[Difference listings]
====================

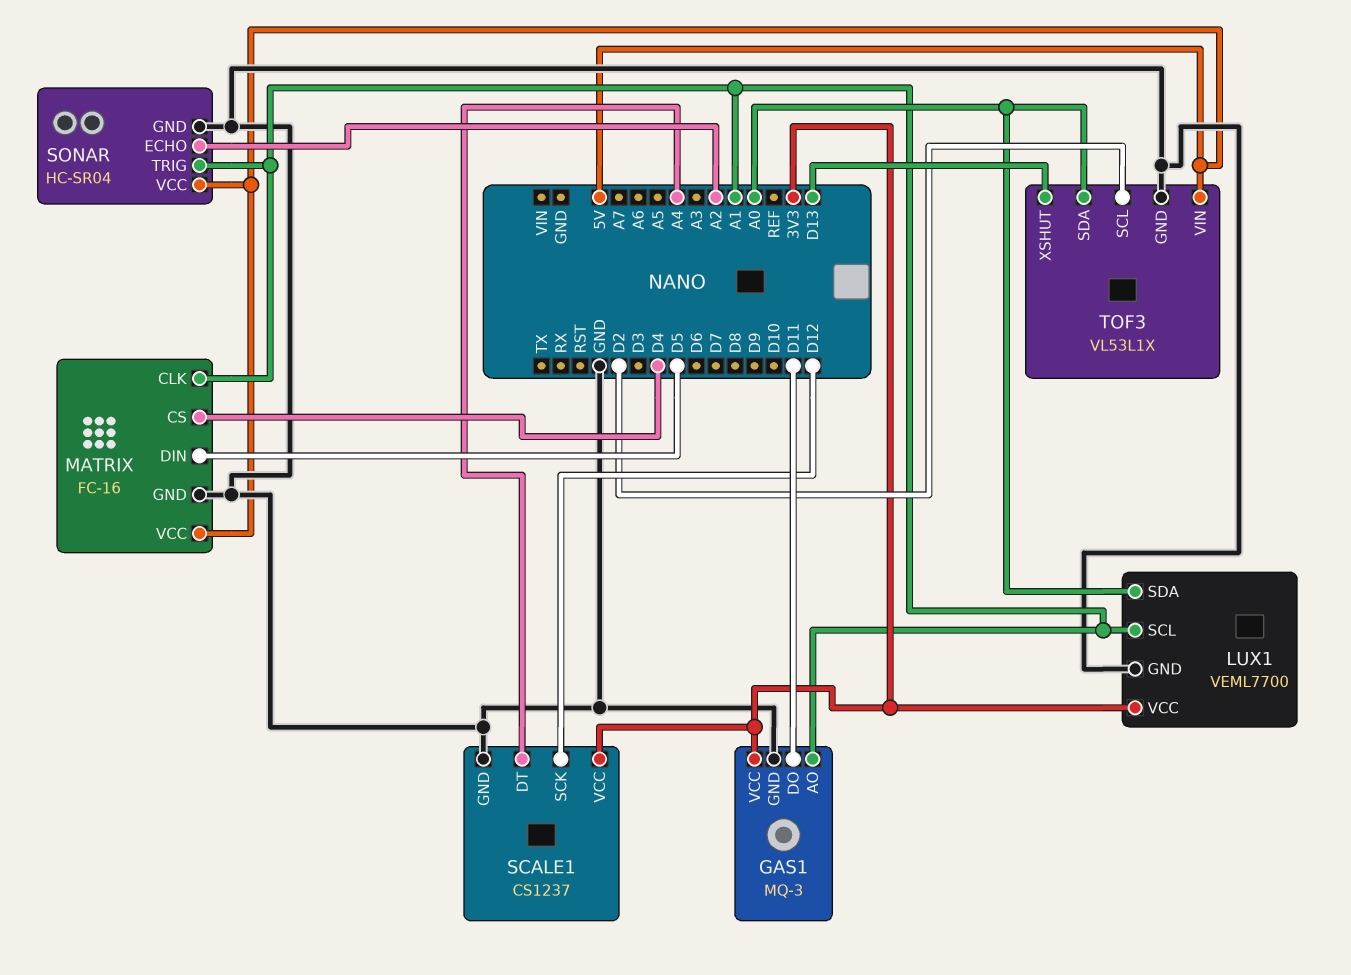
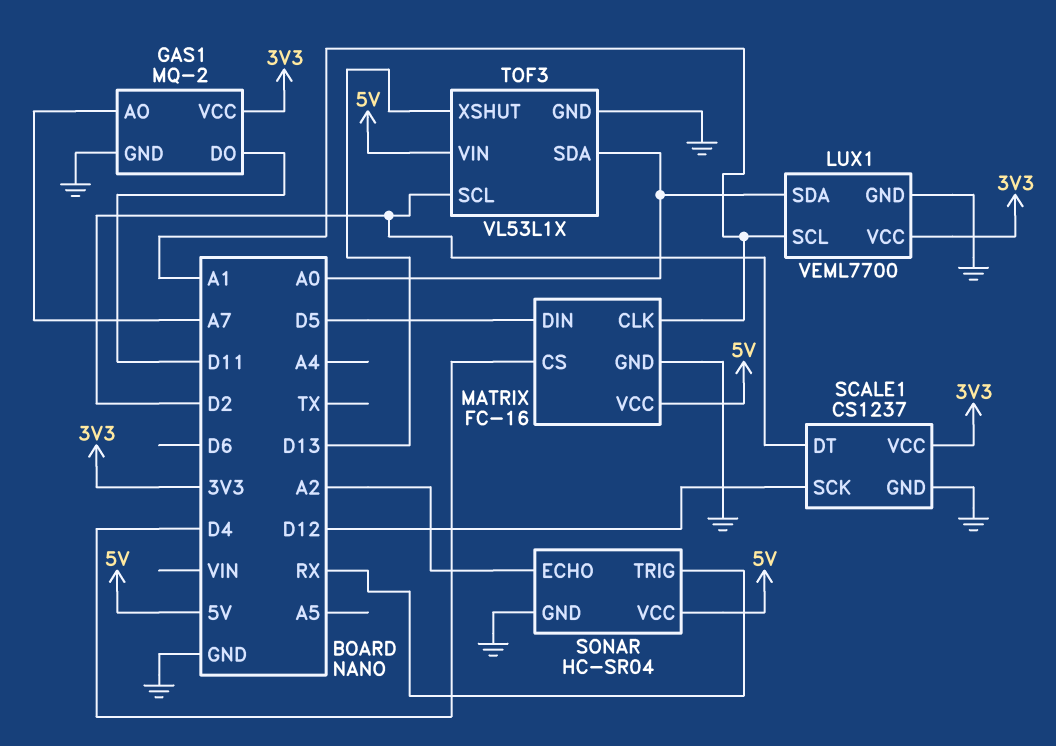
GAS1: MQ-3 -> MQ-2
GAS1 pin AO: A1 -> A7
SCALE1 pin DT: A4 -> D2
SONAR pin TRIG: A1 -> RX

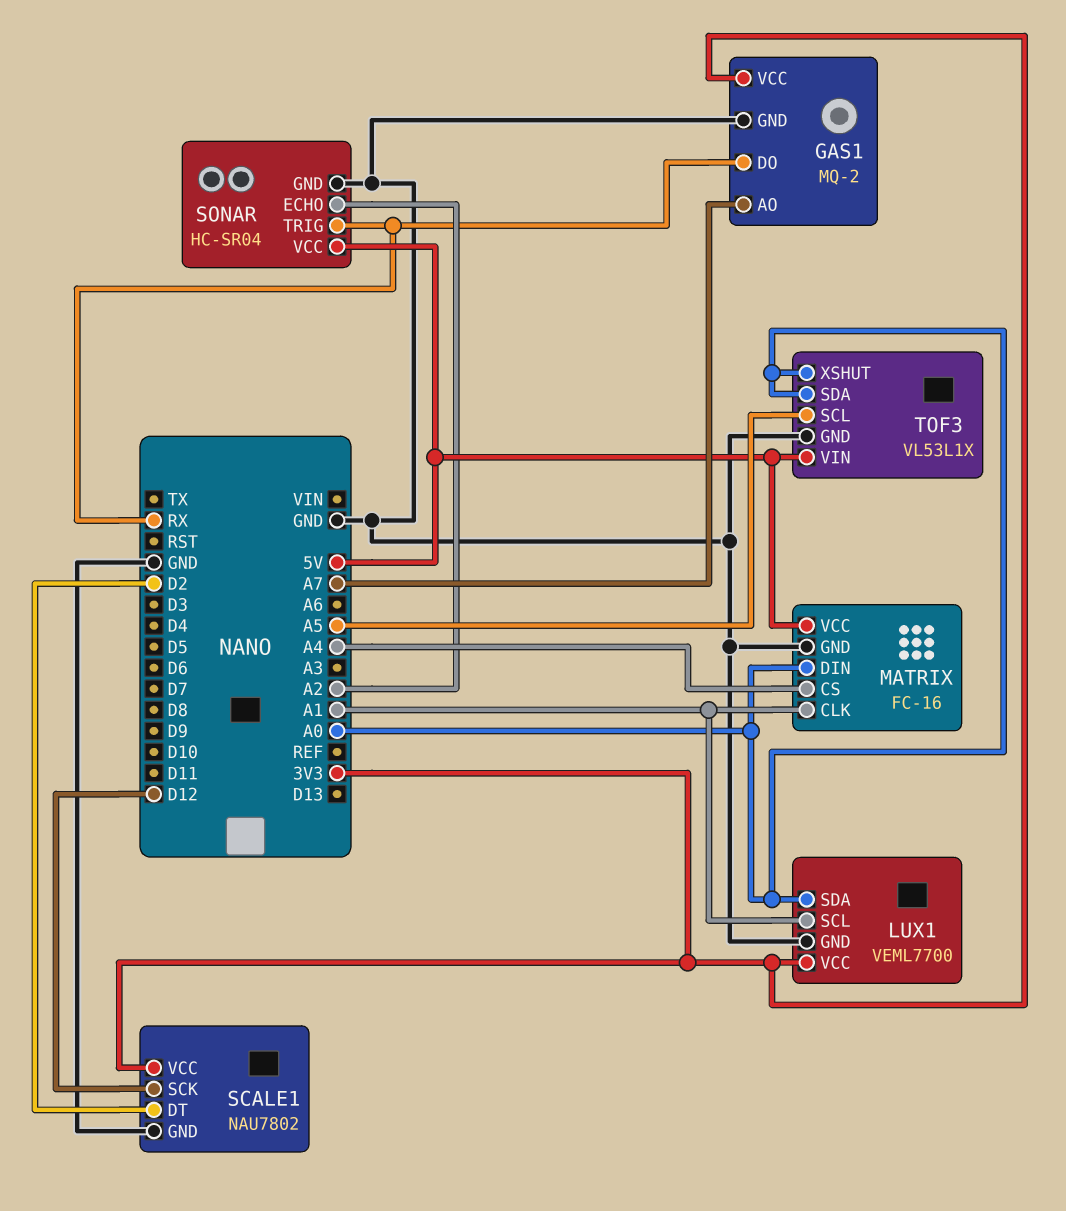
GAS1 pin DO: D11 -> RX
MATRIX pin CS: D4 -> A4
MATRIX pin DIN: D5 -> A0
SCALE1: CS1237 -> NAU7802
TOF3 pin SCL: D2 -> A5
TOF3 pin XSHUT: D13 -> A0

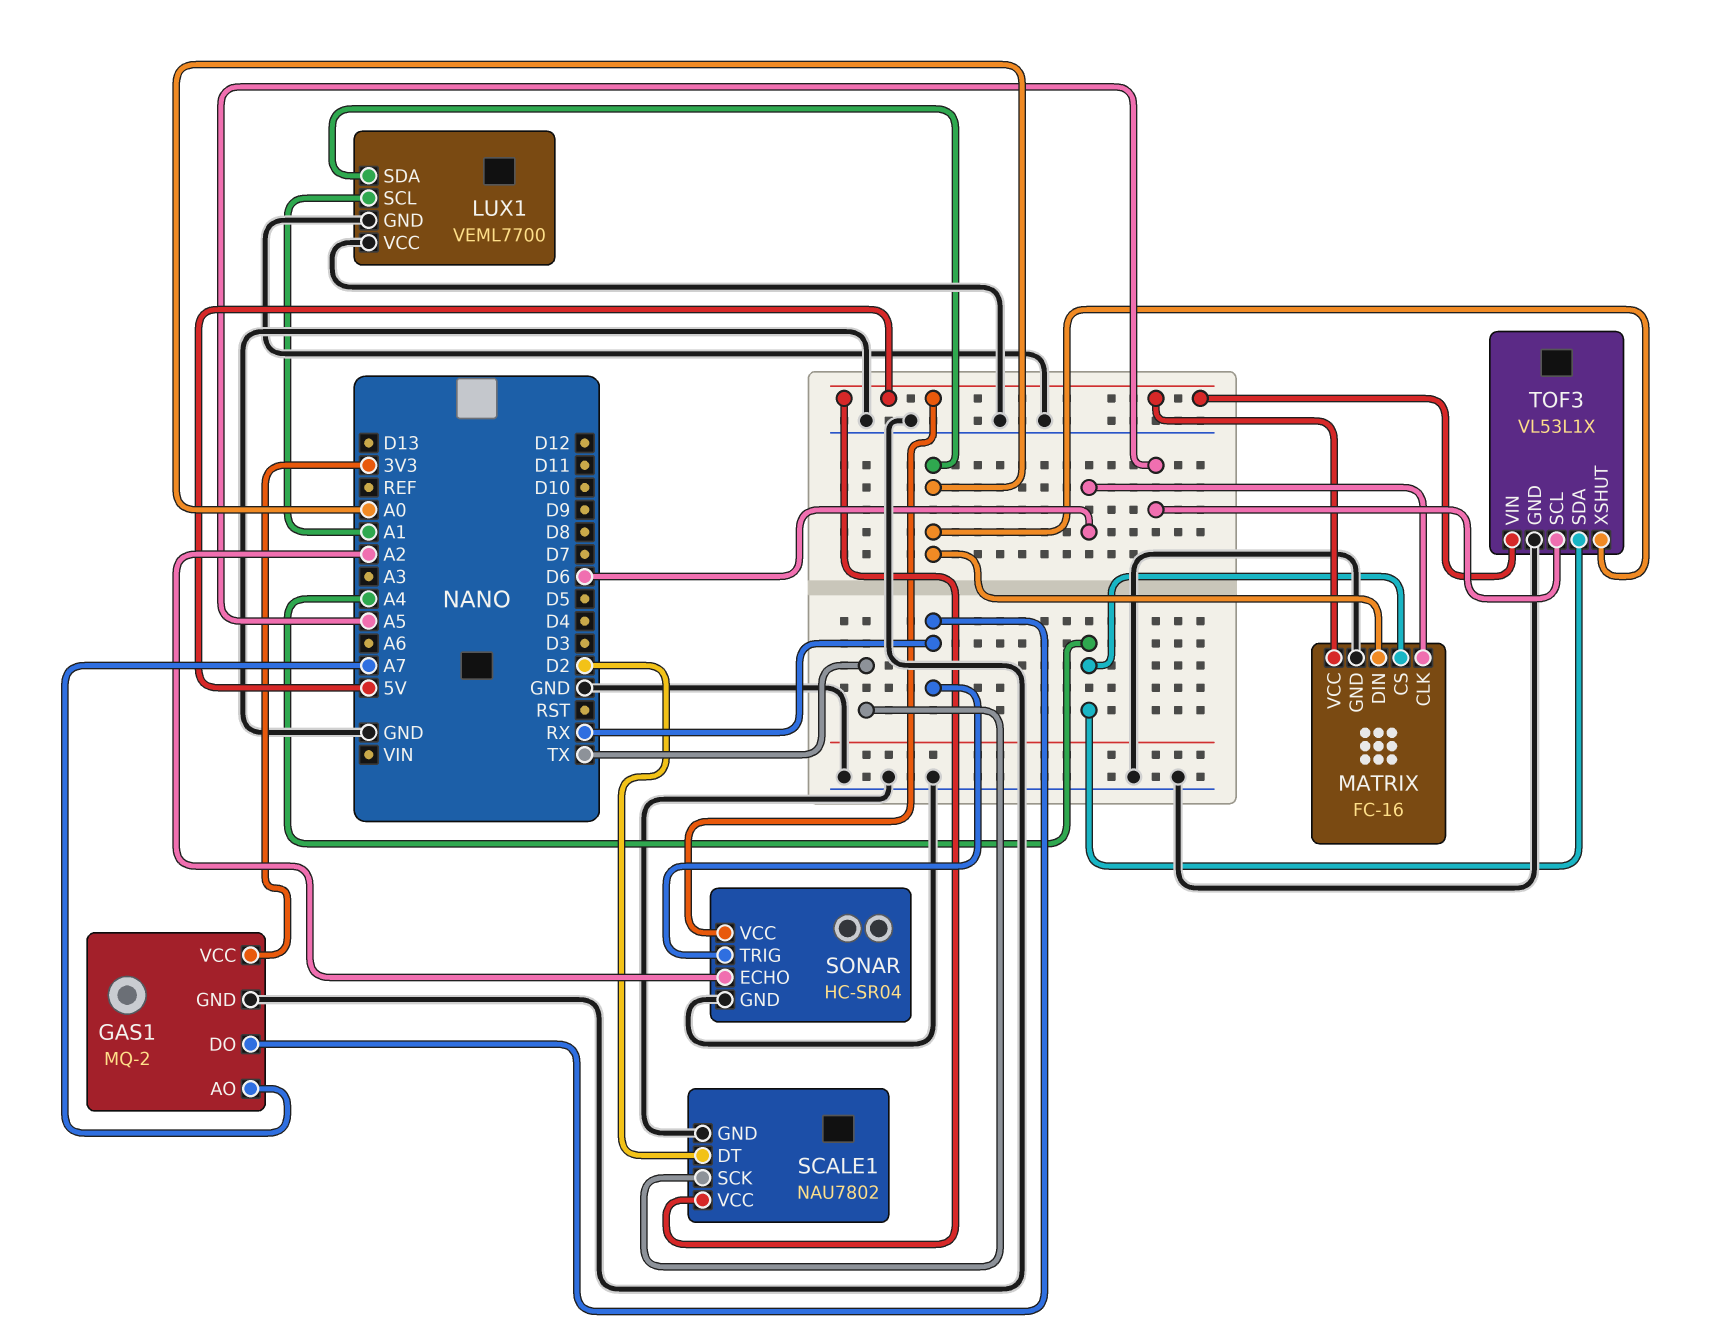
LUX1 pin VCC: 3V3 -> GND
MATRIX pin CLK: A1 -> D6
SCALE1 pin SCK: D12 -> TX
SCALE1 pin VCC: 3V3 -> 5V
TOF3 pin SDA: A0 -> A4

====================

The problem
Output the entries above exactly, without their pictures.

Finished exercise
GAS1: MQ-3 -> MQ-2
GAS1 pin AO: A1 -> A7
SCALE1 pin DT: A4 -> D2
SONAR pin TRIG: A1 -> RX

GAS1 pin DO: D11 -> RX
MATRIX pin CS: D4 -> A4
MATRIX pin DIN: D5 -> A0
SCALE1: CS1237 -> NAU7802
TOF3 pin SCL: D2 -> A5
TOF3 pin XSHUT: D13 -> A0

LUX1 pin VCC: 3V3 -> GND
MATRIX pin CLK: A1 -> D6
SCALE1 pin SCK: D12 -> TX
SCALE1 pin VCC: 3V3 -> 5V
TOF3 pin SDA: A0 -> A4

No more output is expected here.